(Provided information)

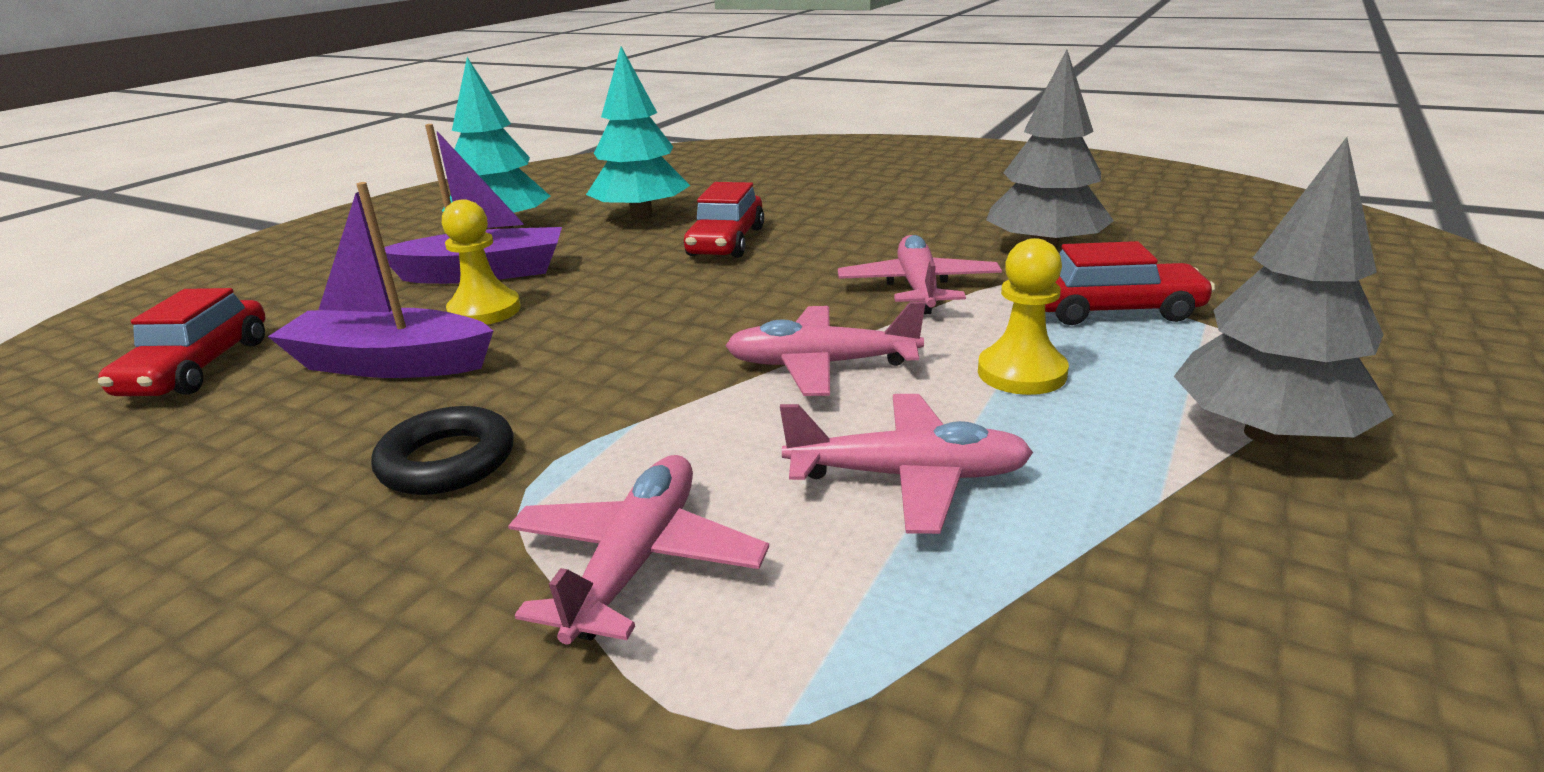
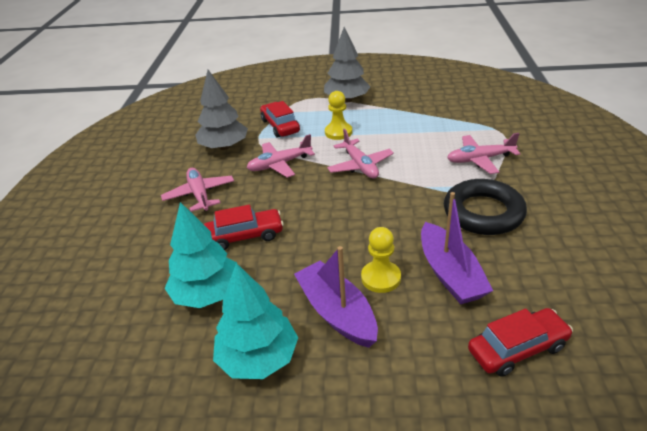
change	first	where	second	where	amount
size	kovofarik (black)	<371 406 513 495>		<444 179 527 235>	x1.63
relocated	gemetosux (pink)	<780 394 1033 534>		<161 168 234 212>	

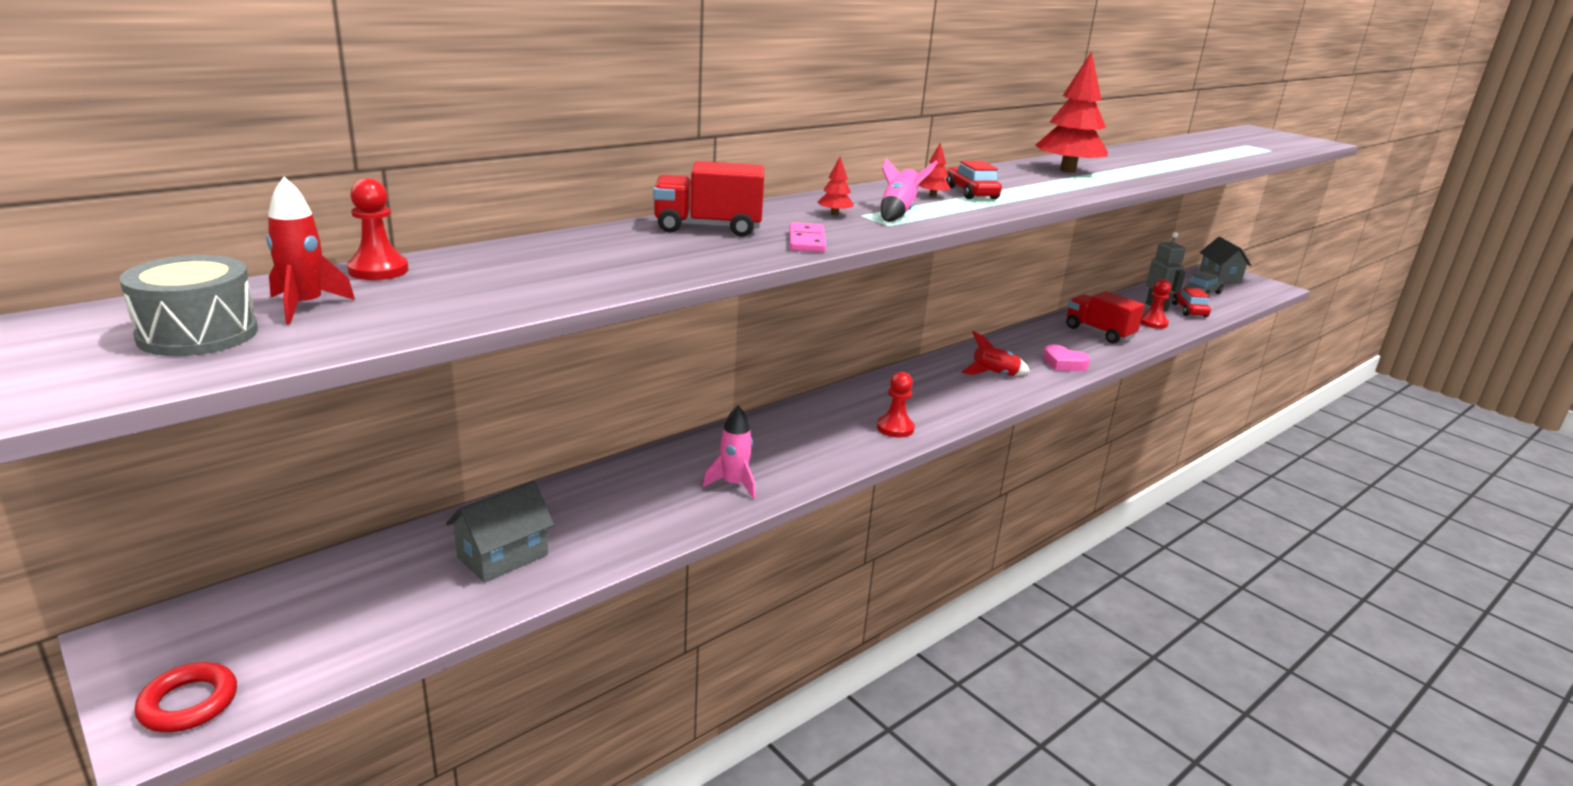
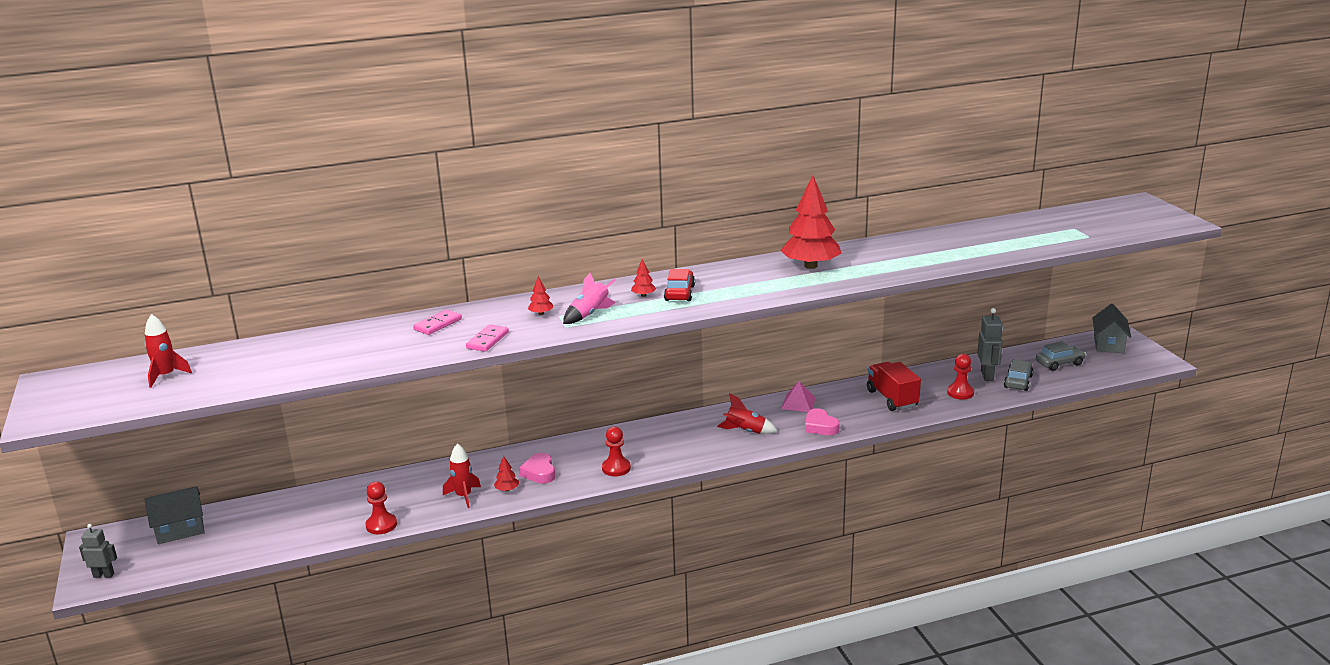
change	first	where	second	where	amount
missing	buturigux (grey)	<119 255 258 356>			
exchanged	kovofarik (red)	<134 662 237 732>	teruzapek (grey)	<79 524 117 578>	
relocated	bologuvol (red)	<347 178 409 280>		<365 481 397 534>	
relocated	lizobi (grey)	<446 481 554 582>		<144 486 205 544>	
exchanged	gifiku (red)	<653 161 764 237>	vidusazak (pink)	<413 309 462 335>	
colour	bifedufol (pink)	<702 406 756 499>	bifedufol (red)	<443 443 481 508>	
colour	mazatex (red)	<1172 288 1211 317>	mazatex (grey)	<1004 360 1034 391>	
appeared			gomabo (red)	<494 456 519 491>	
appeared			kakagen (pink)	<519 453 555 484>	
appeared			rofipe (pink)	<781 381 816 412>	

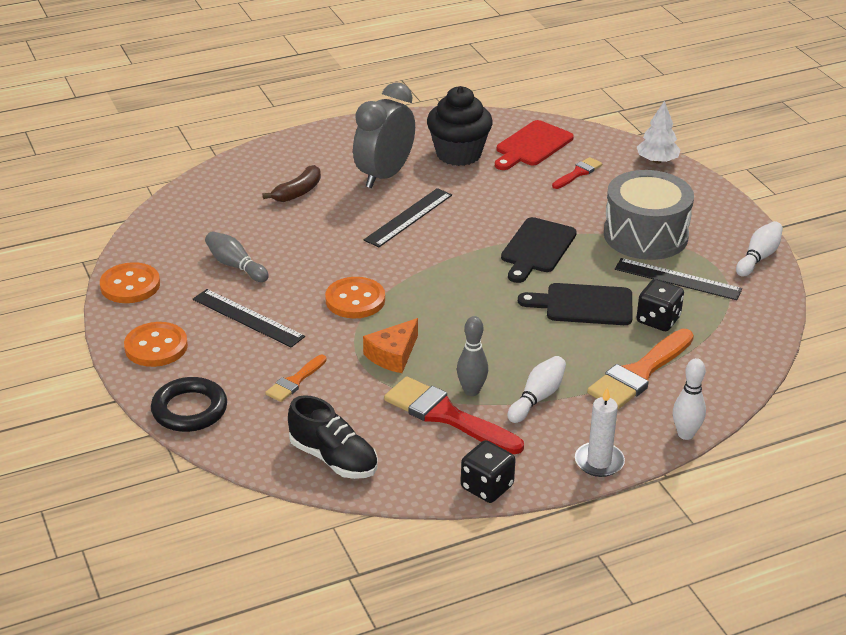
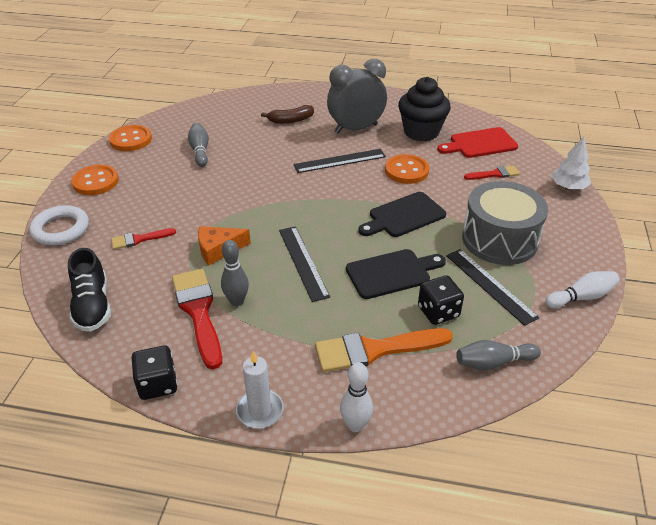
change	first	where	second	where	amount
colour	kovofarik (black)	<151 377 227 432>	kovofarik (white)	<29 205 89 245>	
relocated	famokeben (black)	<193 289 305 347>		<279 226 330 302>	
colour	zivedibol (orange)	<265 355 327 402>	zivedibol (red)	<111 228 176 249>	
relocated	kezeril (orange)	<325 277 385 318>		<385 154 429 184>	
missing	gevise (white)	<508 356 566 423>			
spun	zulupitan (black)	<518 283 633 325>		<346 249 446 299>	120 degrees clockwise
appeared			gevise (grey)	<456 340 541 370>	

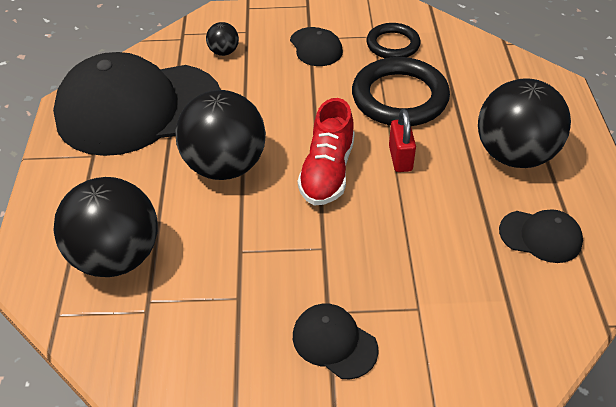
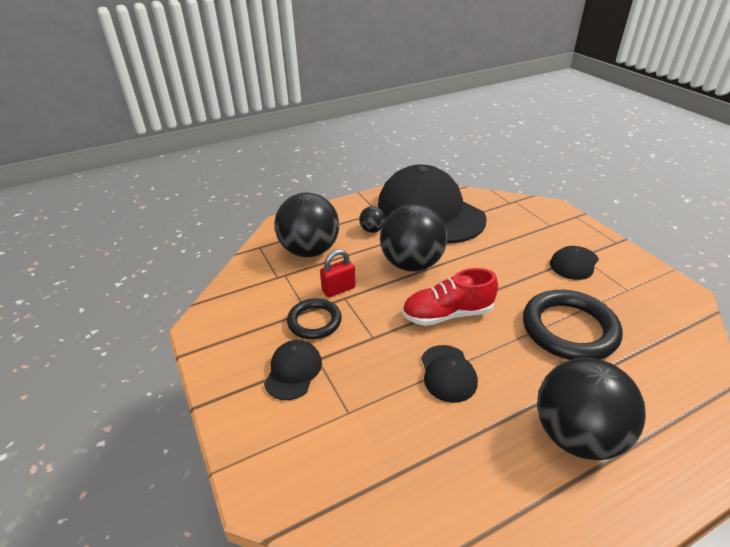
change	first	where	second	where	amount
relocated	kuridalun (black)	<206 22 239 56>		<359 206 385 233>	
relocated	kovofarik (black)	<366 23 421 58>		<287 298 342 339>	
relocated	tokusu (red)	<389 109 416 172>		<320 249 356 297>	
relocated	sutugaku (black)	<499 209 583 263>		<421 345 478 403>	

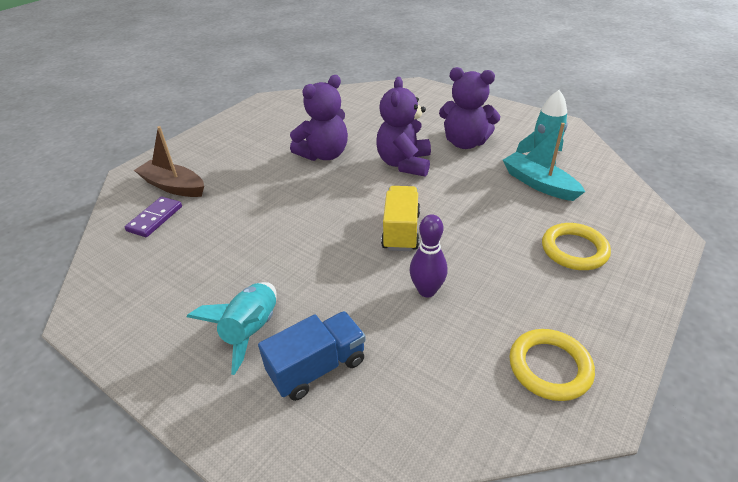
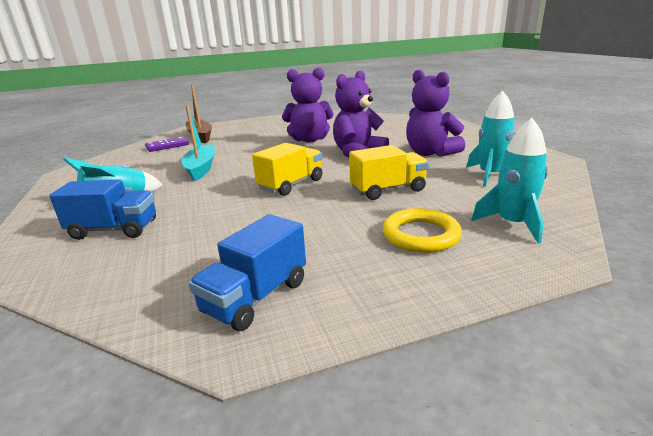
change	first	where	second	where	amount
missing	gevise (purple)	<410 214 448 297>			
relocated	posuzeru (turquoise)	<503 123 585 201>		<181 105 215 181>	
exchanged	kovofarik (yellow)	<509 329 595 401>	gifiku (blue)	<189 214 306 331>	
appeared			gifiku (yellow)	<349 145 429 200>	
appeared			bifedufol (turquoise)	<471 118 548 244>	

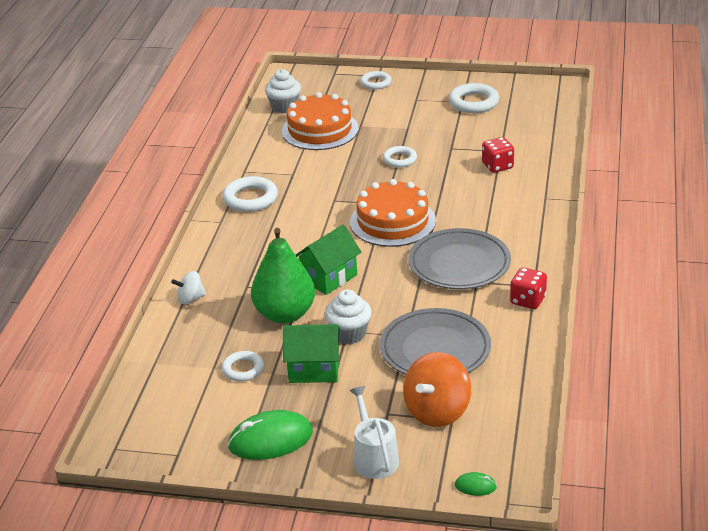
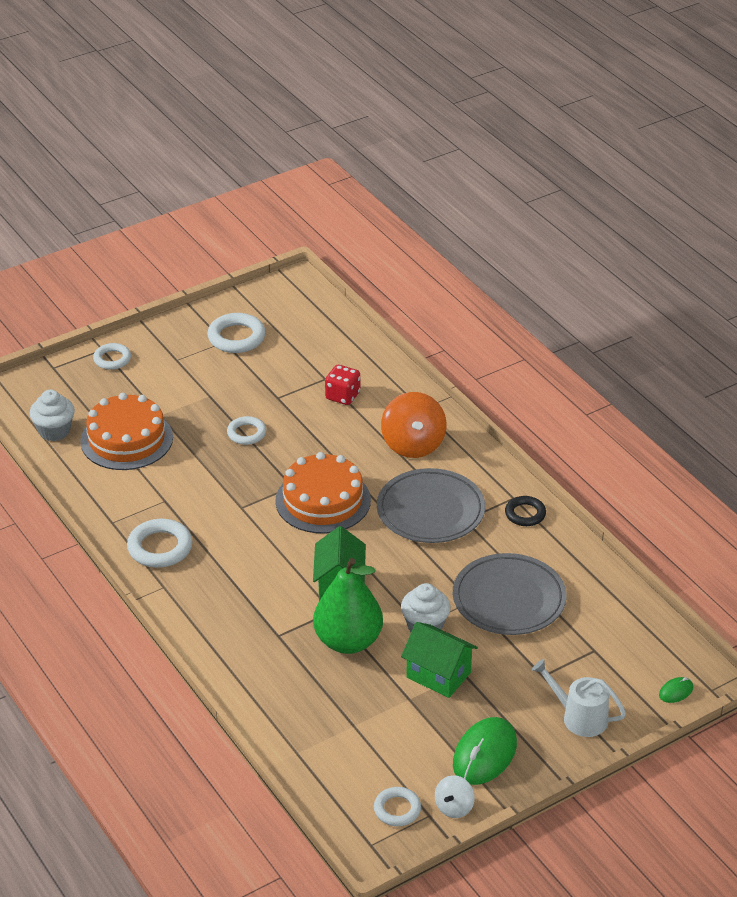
change	first	where	second	where	amount
relocated	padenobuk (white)	<171 271 206 304>		<435 775 475 818>	
relocated	kovofarik (white)	<222 351 264 382>		<374 787 421 826>	
spun	lizobi (green)	<283 324 341 383>		<401 622 478 698>	75 degrees clockwise
relocated	padenobuk (orange)	<403 352 471 427>		<381 392 446 458>	
exchanged	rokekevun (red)	<510 267 547 309>	kovofarik (black)	<505 496 546 526>	

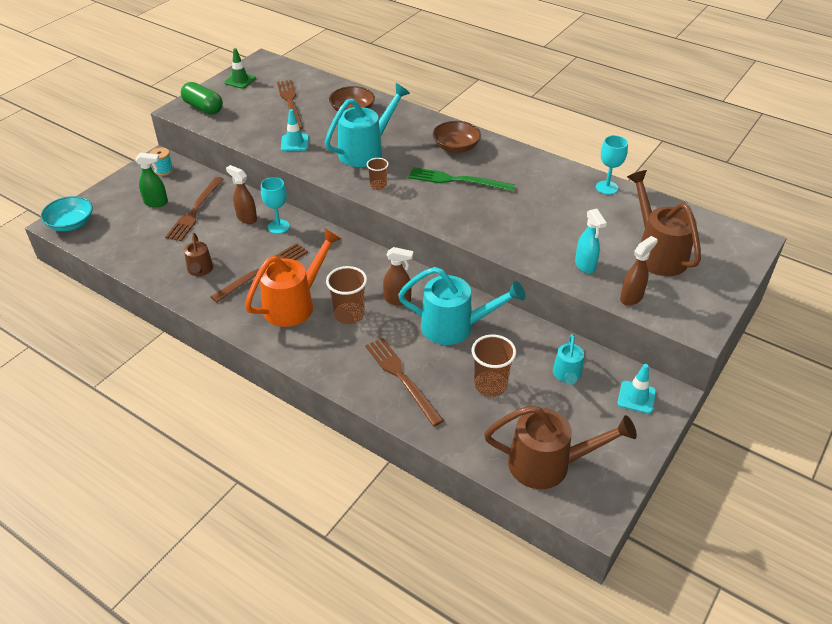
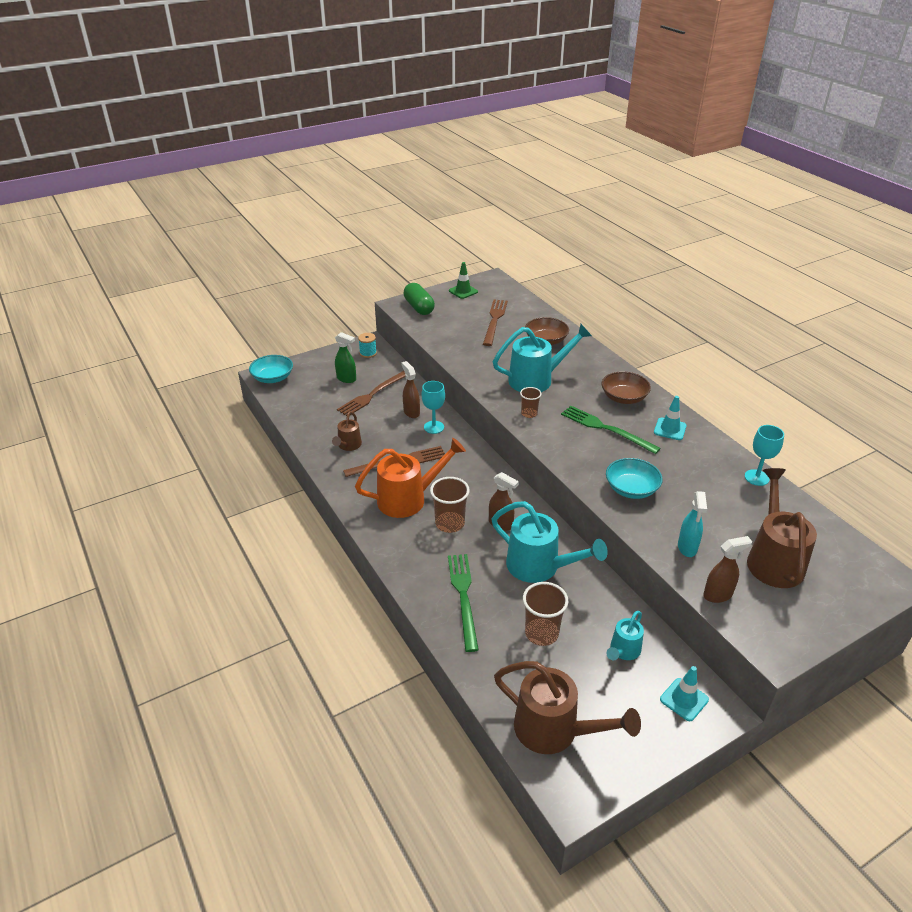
change	first	where	second	where	amount
relocated	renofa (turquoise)	<281 109 309 151>		<654 396 687 440>	
colour	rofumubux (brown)	<365 338 444 426>	rofumubux (green)	<448 554 479 652>	
appeared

(End Provided information)

Description of the task ▸
Every entry above has to be repeated exactly, apart from its pictures.

Your solution ▸
change	first	where	second	where	amount
size	kovofarik (black)	<371 406 513 495>		<444 179 527 235>	x1.63
relocated	gemetosux (pink)	<780 394 1033 534>		<161 168 234 212>	

change	first	where	second	where	amount
missing	buturigux (grey)	<119 255 258 356>			
exchanged	kovofarik (red)	<134 662 237 732>	teruzapek (grey)	<79 524 117 578>	
relocated	bologuvol (red)	<347 178 409 280>		<365 481 397 534>	
relocated	lizobi (grey)	<446 481 554 582>		<144 486 205 544>	
exchanged	gifiku (red)	<653 161 764 237>	vidusazak (pink)	<413 309 462 335>	
colour	bifedufol (pink)	<702 406 756 499>	bifedufol (red)	<443 443 481 508>	
colour	mazatex (red)	<1172 288 1211 317>	mazatex (grey)	<1004 360 1034 391>	
appeared			gomabo (red)	<494 456 519 491>	
appeared			kakagen (pink)	<519 453 555 484>	
appeared			rofipe (pink)	<781 381 816 412>	

change	first	where	second	where	amount
colour	kovofarik (black)	<151 377 227 432>	kovofarik (white)	<29 205 89 245>	
relocated	famokeben (black)	<193 289 305 347>		<279 226 330 302>	
colour	zivedibol (orange)	<265 355 327 402>	zivedibol (red)	<111 228 176 249>	
relocated	kezeril (orange)	<325 277 385 318>		<385 154 429 184>	
missing	gevise (white)	<508 356 566 423>			
spun	zulupitan (black)	<518 283 633 325>		<346 249 446 299>	120 degrees clockwise
appeared			gevise (grey)	<456 340 541 370>	

change	first	where	second	where	amount
relocated	kuridalun (black)	<206 22 239 56>		<359 206 385 233>	
relocated	kovofarik (black)	<366 23 421 58>		<287 298 342 339>	
relocated	tokusu (red)	<389 109 416 172>		<320 249 356 297>	
relocated	sutugaku (black)	<499 209 583 263>		<421 345 478 403>	

change	first	where	second	where	amount
missing	gevise (purple)	<410 214 448 297>			
relocated	posuzeru (turquoise)	<503 123 585 201>		<181 105 215 181>	
exchanged	kovofarik (yellow)	<509 329 595 401>	gifiku (blue)	<189 214 306 331>	
appeared			gifiku (yellow)	<349 145 429 200>	
appeared			bifedufol (turquoise)	<471 118 548 244>	

change	first	where	second	where	amount
relocated	padenobuk (white)	<171 271 206 304>		<435 775 475 818>	
relocated	kovofarik (white)	<222 351 264 382>		<374 787 421 826>	
spun	lizobi (green)	<283 324 341 383>		<401 622 478 698>	75 degrees clockwise
relocated	padenobuk (orange)	<403 352 471 427>		<381 392 446 458>	
exchanged	rokekevun (red)	<510 267 547 309>	kovofarik (black)	<505 496 546 526>	

change	first	where	second	where	amount
relocated	renofa (turquoise)	<281 109 309 151>		<654 396 687 440>	
colour	rofumubux (brown)	<365 338 444 426>	rofumubux (green)	<448 554 479 652>	
appeared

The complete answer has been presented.